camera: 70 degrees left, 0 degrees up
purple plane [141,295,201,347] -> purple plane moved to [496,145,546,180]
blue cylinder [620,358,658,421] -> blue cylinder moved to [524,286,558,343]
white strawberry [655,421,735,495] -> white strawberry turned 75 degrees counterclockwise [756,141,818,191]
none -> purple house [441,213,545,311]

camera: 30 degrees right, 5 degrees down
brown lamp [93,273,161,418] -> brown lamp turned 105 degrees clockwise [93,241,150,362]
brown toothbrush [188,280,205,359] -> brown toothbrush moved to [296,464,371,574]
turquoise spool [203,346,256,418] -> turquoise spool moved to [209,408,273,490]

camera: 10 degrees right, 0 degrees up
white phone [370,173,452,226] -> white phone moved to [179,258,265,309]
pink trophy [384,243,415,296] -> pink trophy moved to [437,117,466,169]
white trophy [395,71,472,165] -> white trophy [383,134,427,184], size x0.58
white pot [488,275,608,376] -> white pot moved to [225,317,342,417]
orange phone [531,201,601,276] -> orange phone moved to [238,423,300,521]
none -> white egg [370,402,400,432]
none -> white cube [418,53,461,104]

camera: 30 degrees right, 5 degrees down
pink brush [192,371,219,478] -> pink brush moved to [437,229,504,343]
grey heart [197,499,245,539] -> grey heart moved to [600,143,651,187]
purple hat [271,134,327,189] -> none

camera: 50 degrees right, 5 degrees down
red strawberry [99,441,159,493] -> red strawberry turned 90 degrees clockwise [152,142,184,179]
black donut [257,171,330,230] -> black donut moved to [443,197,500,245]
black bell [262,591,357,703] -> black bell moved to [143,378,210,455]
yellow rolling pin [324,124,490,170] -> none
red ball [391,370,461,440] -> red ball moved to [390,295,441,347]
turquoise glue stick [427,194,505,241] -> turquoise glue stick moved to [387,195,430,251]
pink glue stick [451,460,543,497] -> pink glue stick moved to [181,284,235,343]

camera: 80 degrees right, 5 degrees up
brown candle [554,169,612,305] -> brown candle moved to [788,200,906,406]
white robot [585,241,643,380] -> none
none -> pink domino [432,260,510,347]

========================

* _WHAT THIS TASK INVOLVES_
Reproduce the entries above in full, so that each one reads exactly as before.

* _ANSWER SPACE_
camera: 70 degrees left, 0 degrees up
purple plane [141,295,201,347] -> purple plane moved to [496,145,546,180]
blue cylinder [620,358,658,421] -> blue cylinder moved to [524,286,558,343]
white strawberry [655,421,735,495] -> white strawberry turned 75 degrees counterclockwise [756,141,818,191]
none -> purple house [441,213,545,311]

camera: 30 degrees right, 5 degrees down
brown lamp [93,273,161,418] -> brown lamp turned 105 degrees clockwise [93,241,150,362]
brown toothbrush [188,280,205,359] -> brown toothbrush moved to [296,464,371,574]
turquoise spool [203,346,256,418] -> turquoise spool moved to [209,408,273,490]

camera: 10 degrees right, 0 degrees up
white phone [370,173,452,226] -> white phone moved to [179,258,265,309]
pink trophy [384,243,415,296] -> pink trophy moved to [437,117,466,169]
white trophy [395,71,472,165] -> white trophy [383,134,427,184], size x0.58
white pot [488,275,608,376] -> white pot moved to [225,317,342,417]
orange phone [531,201,601,276] -> orange phone moved to [238,423,300,521]
none -> white egg [370,402,400,432]
none -> white cube [418,53,461,104]

camera: 30 degrees right, 5 degrees down
pink brush [192,371,219,478] -> pink brush moved to [437,229,504,343]
grey heart [197,499,245,539] -> grey heart moved to [600,143,651,187]
purple hat [271,134,327,189] -> none

camera: 50 degrees right, 5 degrees down
red strawberry [99,441,159,493] -> red strawberry turned 90 degrees clockwise [152,142,184,179]
black donut [257,171,330,230] -> black donut moved to [443,197,500,245]
black bell [262,591,357,703] -> black bell moved to [143,378,210,455]
yellow rolling pin [324,124,490,170] -> none
red ball [391,370,461,440] -> red ball moved to [390,295,441,347]
turquoise glue stick [427,194,505,241] -> turquoise glue stick moved to [387,195,430,251]
pink glue stick [451,460,543,497] -> pink glue stick moved to [181,284,235,343]

camera: 80 degrees right, 5 degrees up
brown candle [554,169,612,305] -> brown candle moved to [788,200,906,406]
white robot [585,241,643,380] -> none
none -> pink domino [432,260,510,347]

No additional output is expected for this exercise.